Although the entries hold pictures, only their words are printed back, exactly as given.

· · ·

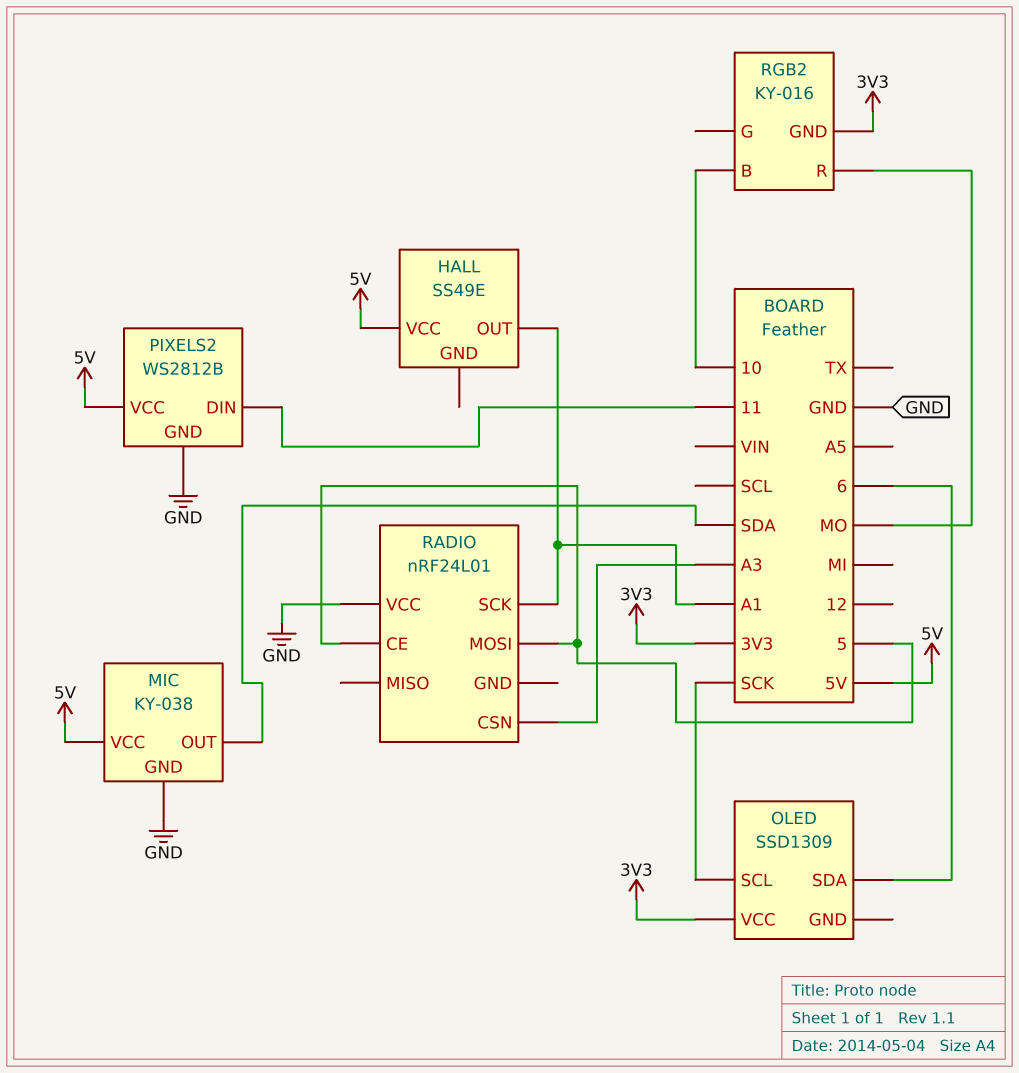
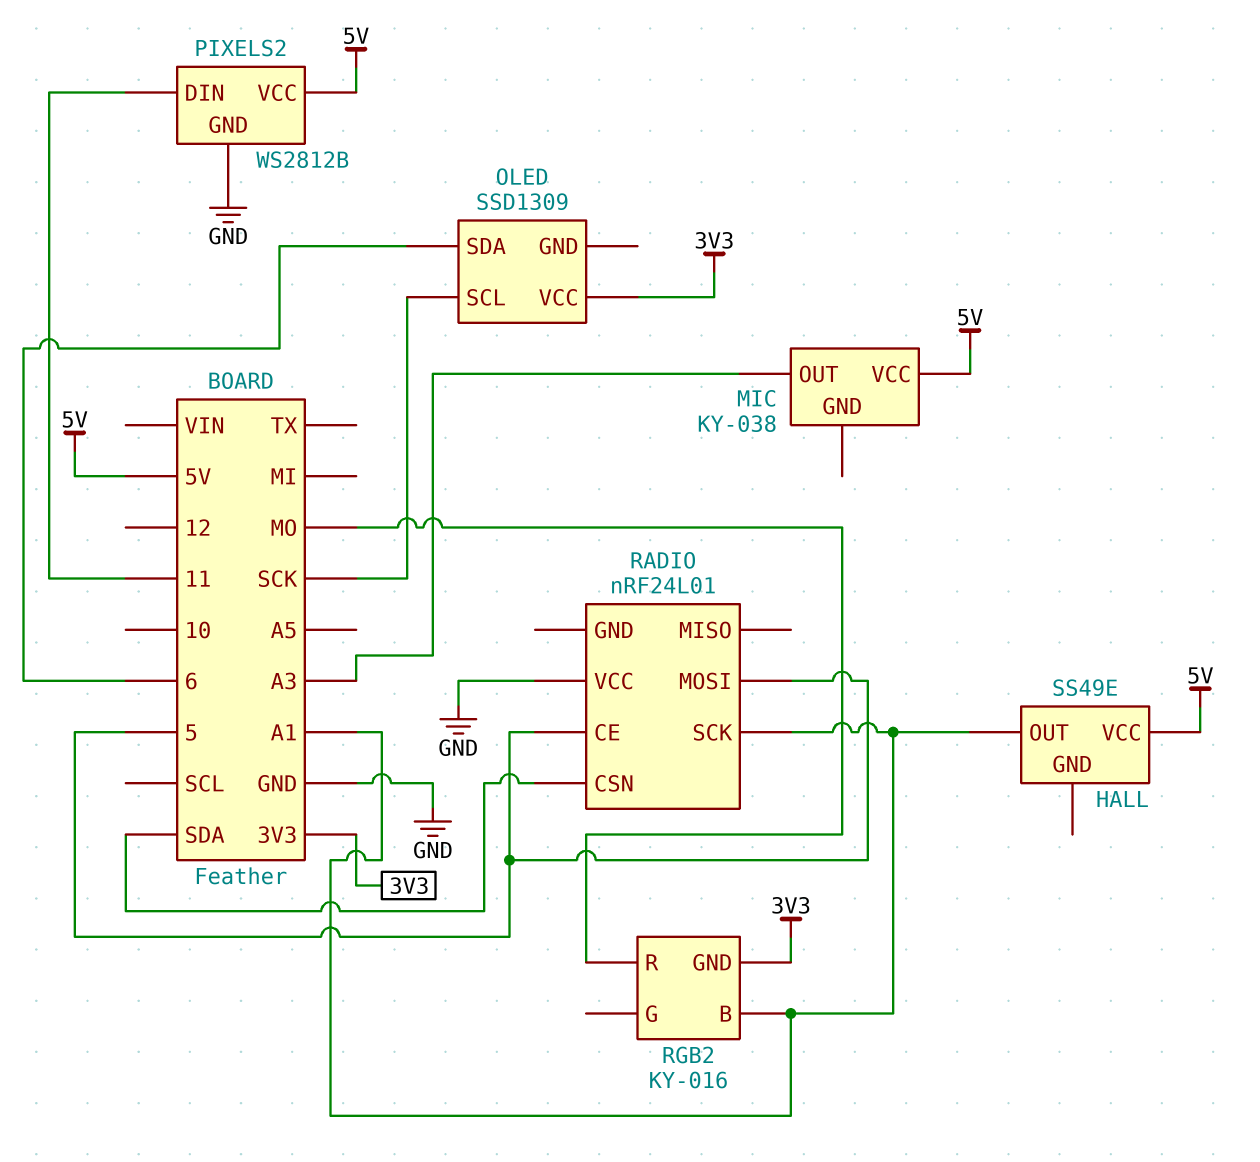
MIC pin GND: GND -> none
MIC pin OUT: SDA -> A3
RADIO pin CSN: A3 -> SDA
RGB2 pin B: 10 -> A1

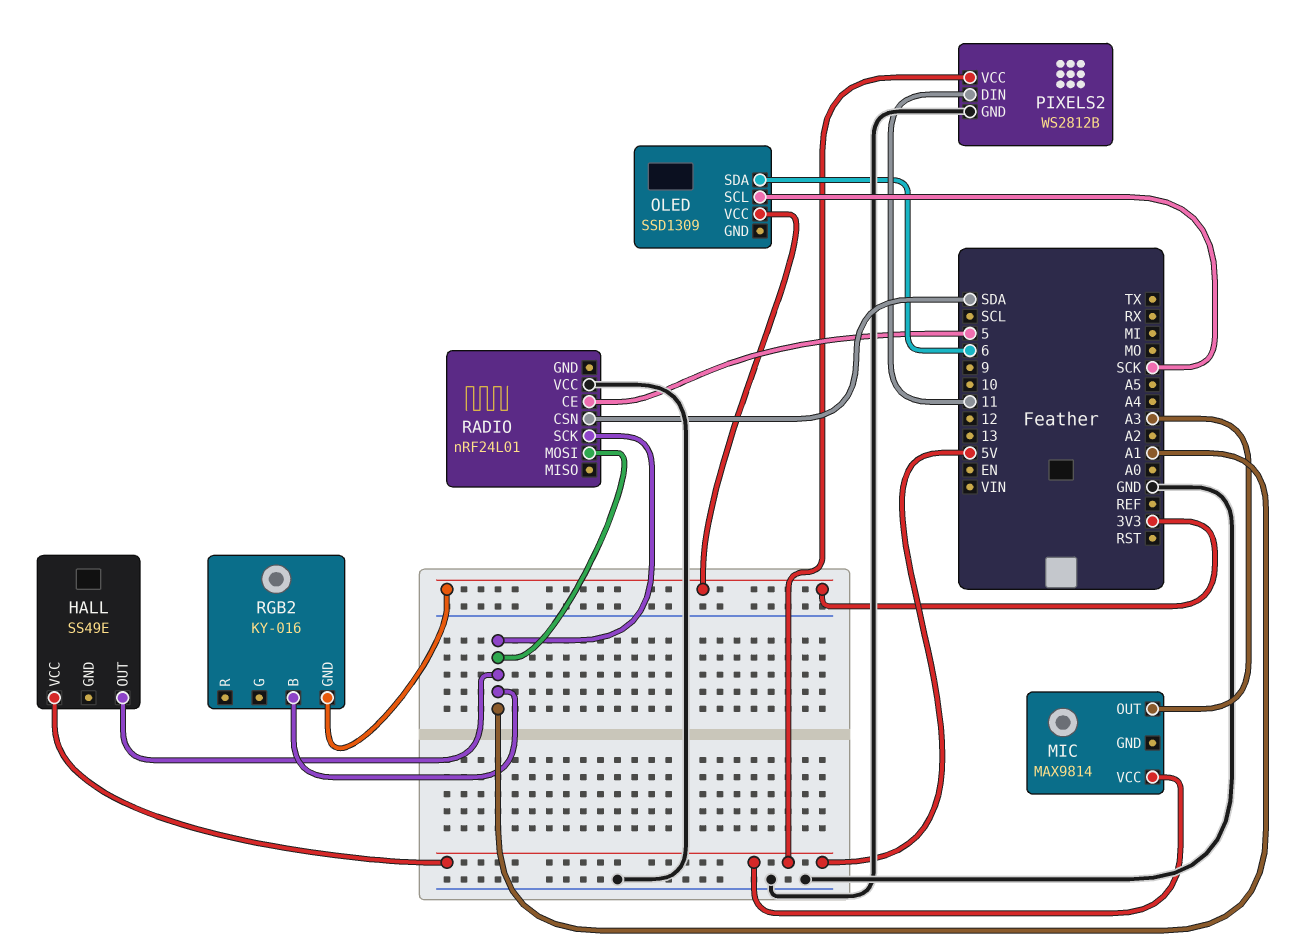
MIC: KY-038 -> MAX9814
RADIO pin MOSI: 5 -> A1
RGB2 pin R: MO -> none

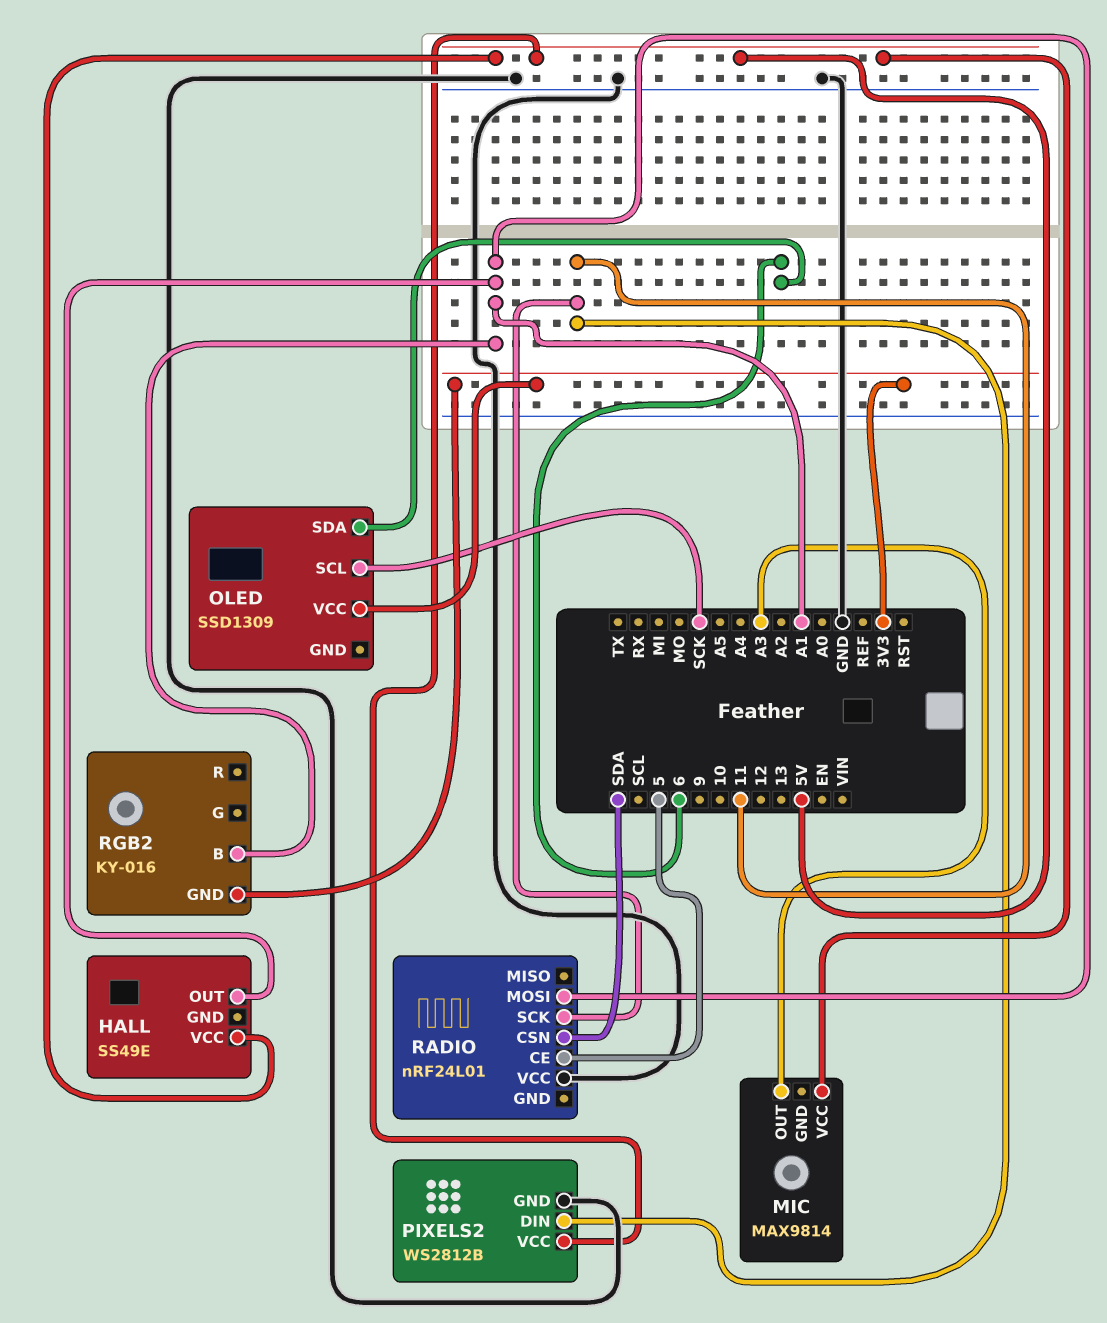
RADIO pin SCK: A1 -> 11

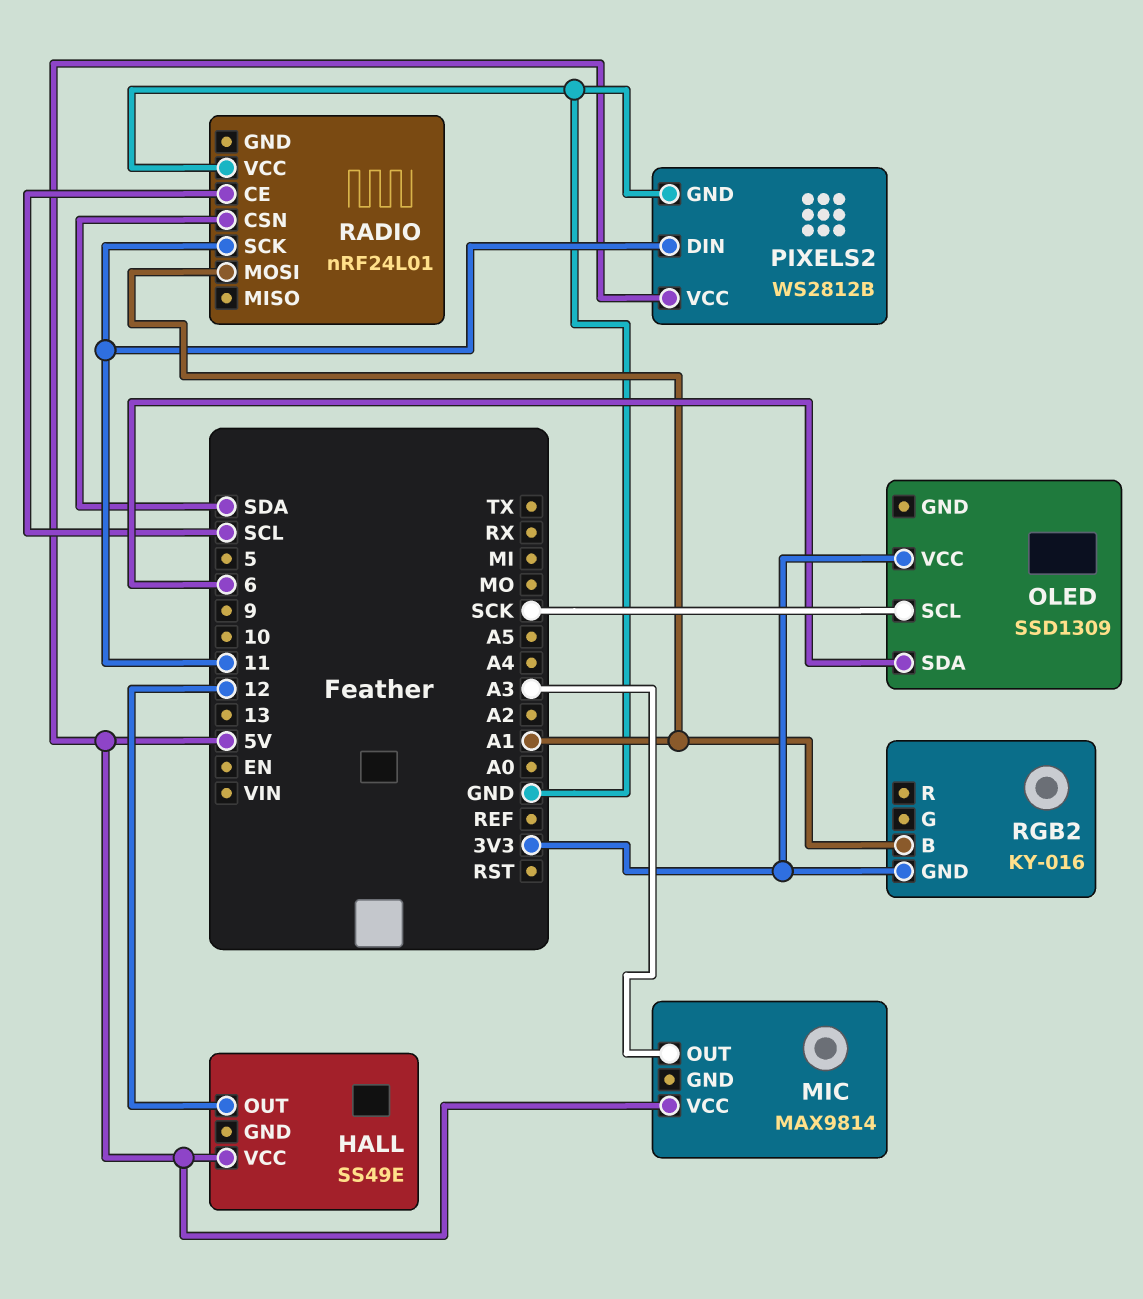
HALL pin OUT: A1 -> 12
RADIO pin CE: 5 -> SCL

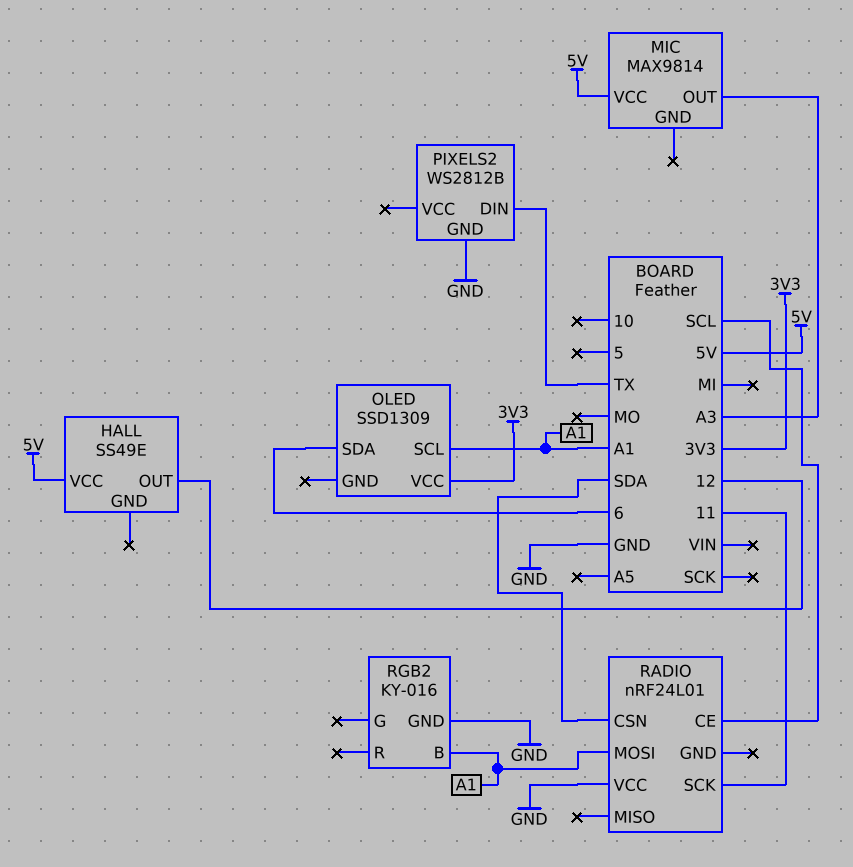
OLED pin SCL: SCK -> A1
PIXELS2 pin DIN: 11 -> TX
PIXELS2 pin VCC: 5V -> none
RGB2 pin GND: 3V3 -> GND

· · ·

§ SOLUTION
MIC pin GND: GND -> none
MIC pin OUT: SDA -> A3
RADIO pin CSN: A3 -> SDA
RGB2 pin B: 10 -> A1

MIC: KY-038 -> MAX9814
RADIO pin MOSI: 5 -> A1
RGB2 pin R: MO -> none

RADIO pin SCK: A1 -> 11

HALL pin OUT: A1 -> 12
RADIO pin CE: 5 -> SCL

OLED pin SCL: SCK -> A1
PIXELS2 pin DIN: 11 -> TX
PIXELS2 pin VCC: 5V -> none
RGB2 pin GND: 3V3 -> GND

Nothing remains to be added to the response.